What you have to do: Once the pictures are removed, restate the listing word for word.

Given data:
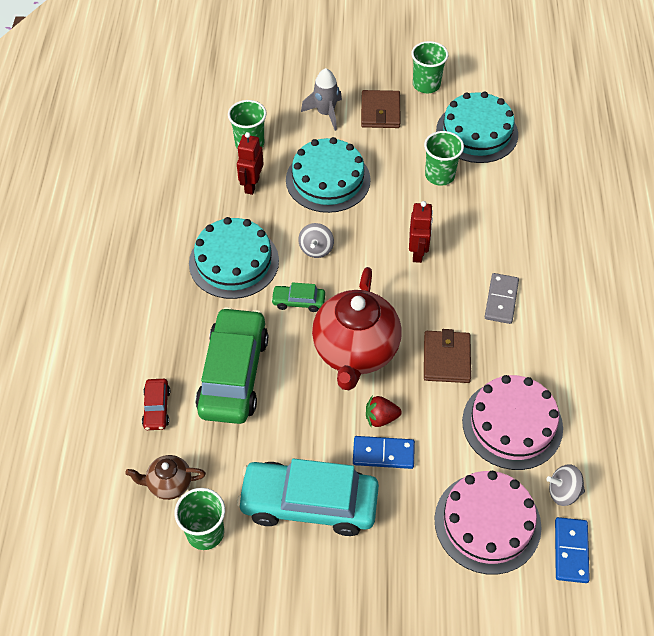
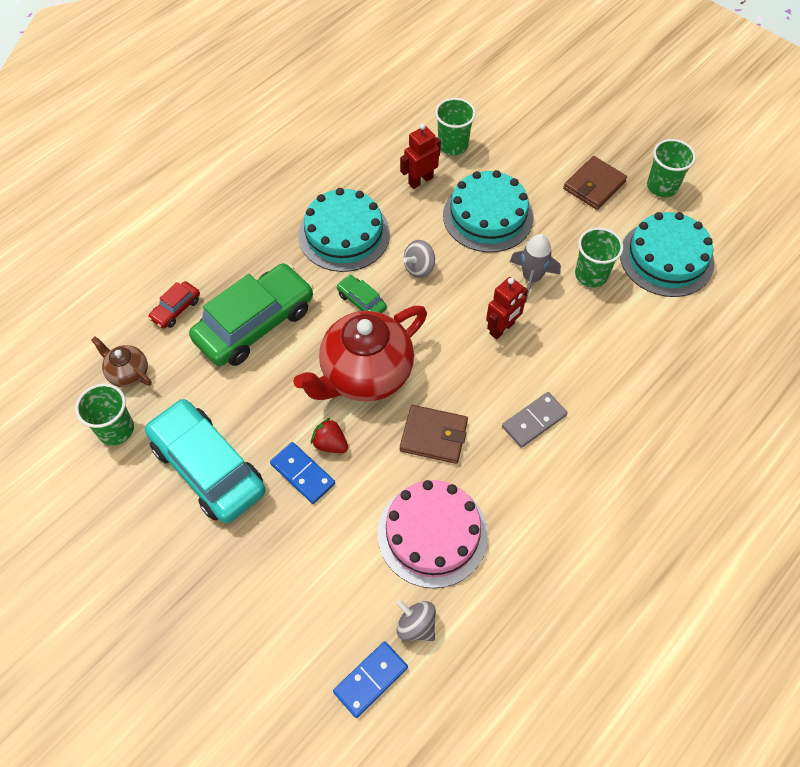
camera: 40 degrees right, 5 degrees up
(325, 113) = (543, 158): grey rocket -> grey rocket (531, 278)
(446, 359) = (433, 436): brown wallet -> brown wallet turned 60 degrees clockwise
(487, 523) = (326, 597): pink cake -> none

Expected answer:
camera: 40 degrees right, 5 degrees up
(325, 113) = (543, 158): grey rocket -> grey rocket (531, 278)
(446, 359) = (433, 436): brown wallet -> brown wallet turned 60 degrees clockwise
(487, 523) = (326, 597): pink cake -> none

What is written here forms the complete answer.